Problem to solve: The copy should begin at the line containing "(331, 449) = (433, 223): turquoise" and end at the last line of the material. Please reproduce those lines exactly and keep pictures out.

•••••

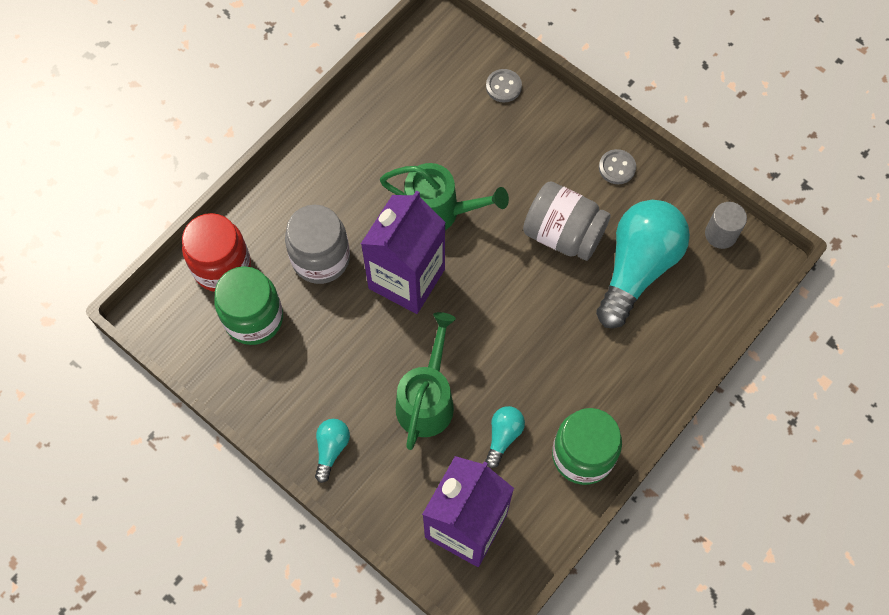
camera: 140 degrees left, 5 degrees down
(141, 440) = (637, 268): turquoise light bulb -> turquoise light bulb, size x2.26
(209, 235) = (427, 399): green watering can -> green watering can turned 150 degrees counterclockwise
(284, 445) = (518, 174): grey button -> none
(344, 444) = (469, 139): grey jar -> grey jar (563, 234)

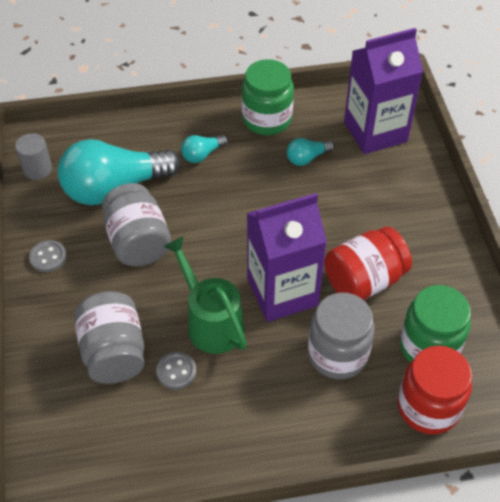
camera: 140 degrees left, 15 degrees down
(331, 449) = (433, 223): turquoise light bulb -> turquoise light bulb (202, 154)
(349, 340) = (364, 281): none -> red jar
(427, 399) = (338, 208): green watering can -> none
(486, 137) = (114, 352): none -> grey jar
(503, 86) = (54, 384): grey button -> grey button (176, 371)

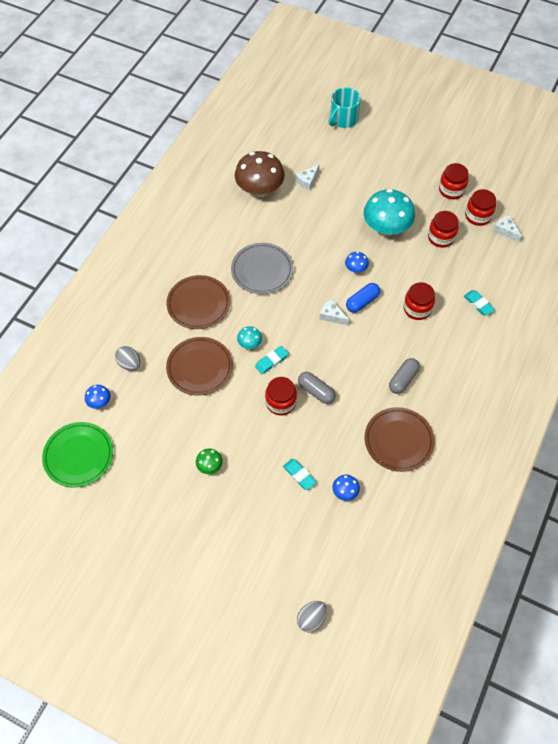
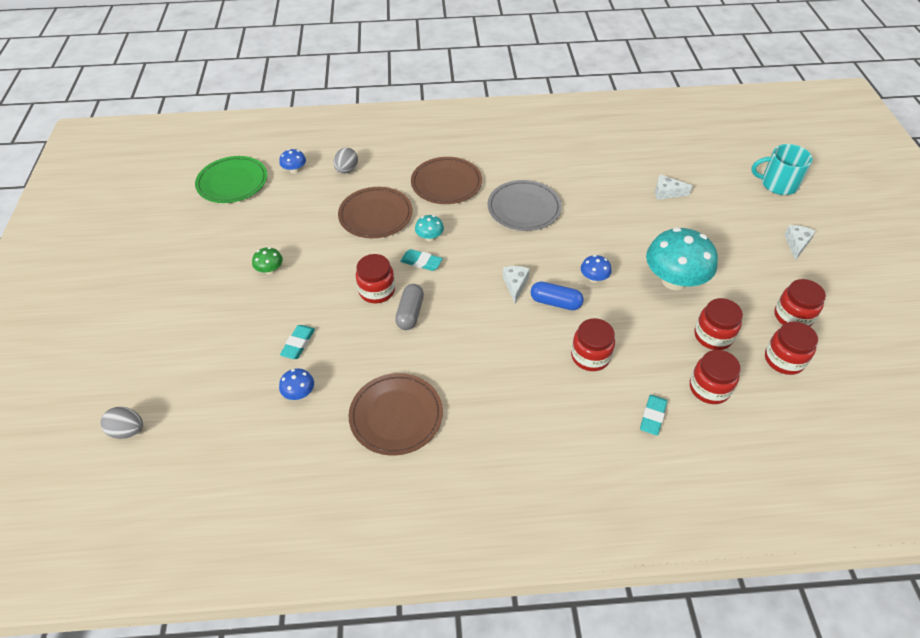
camera: 60 degrees right, 10 degrees down
(260, 190) = (618, 165): brown mushroom -> none
(403, 379) = (482, 384): grey capsule -> none
(475, 264) = (709, 388): none -> red jar
(505, 231) = (793, 399): white cheese -> white cheese (796, 244)

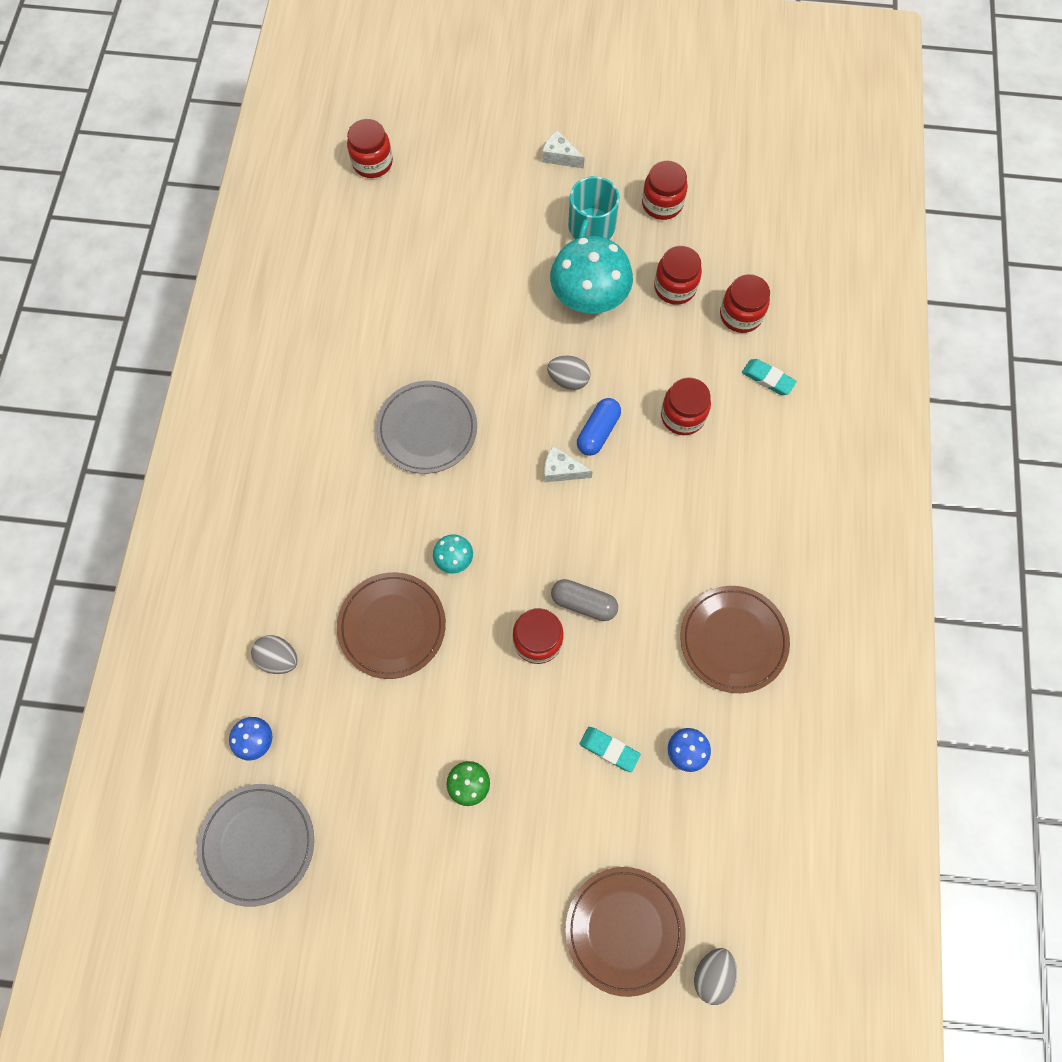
camera: 80 degrees left, 20 degrees up
(232, 182) = (257, 844): green plate -> grey plate
(421, 262) = (498, 577): turquoise eraser -> none
(446, 183) = (349, 519): brown plate -> brown plate (624, 929)
(594, 278) = (568, 380): blue mushroom -> grey egg
(667, 193) = (441, 255): white cheese -> none
(778, 184) = (457, 133): turquoise mug -> turquoise mug (591, 228)
(784, 359) = (715, 235): red jar -> red jar (372, 163)

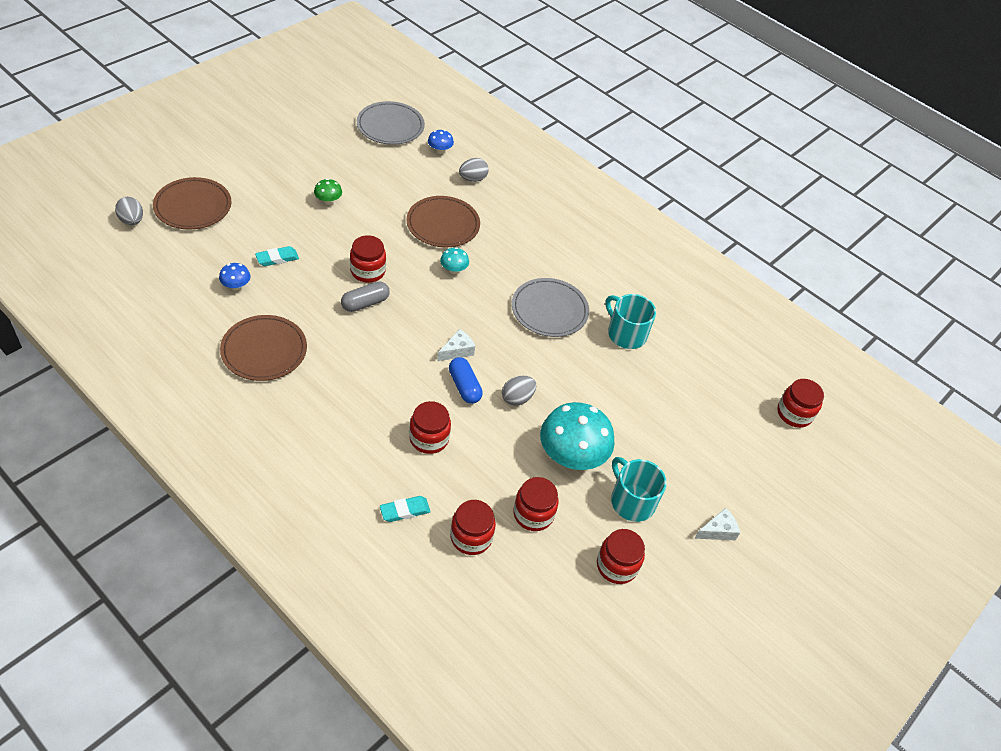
camera: 120 degrees right, 20 degrees down
(396, 344) = (626, 334): none -> turquoise mug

•••••

Answer for the task:
(331, 449) = (433, 223): turquoise light bulb -> turquoise light bulb (202, 154)
(349, 340) = (364, 281): none -> red jar
(427, 399) = (338, 208): green watering can -> none
(486, 137) = (114, 352): none -> grey jar
(503, 86) = (54, 384): grey button -> grey button (176, 371)

camera: 60 degrees right, 10 degrees down
(260, 190) = (618, 165): brown mushroom -> none
(403, 379) = (482, 384): grey capsule -> none
(475, 264) = (709, 388): none -> red jar
(505, 231) = (793, 399): white cheese -> white cheese (796, 244)

camera: 80 degrees left, 20 degrees up
(232, 182) = (257, 844): green plate -> grey plate
(421, 262) = (498, 577): turquoise eraser -> none
(446, 183) = (349, 519): brown plate -> brown plate (624, 929)
(594, 278) = (568, 380): blue mushroom -> grey egg
(667, 193) = (441, 255): white cheese -> none
(778, 184) = (457, 133): turquoise mug -> turquoise mug (591, 228)
(784, 359) = (715, 235): red jar -> red jar (372, 163)

camera: 120 degrees right, 20 degrees down
(396, 344) = (626, 334): none -> turquoise mug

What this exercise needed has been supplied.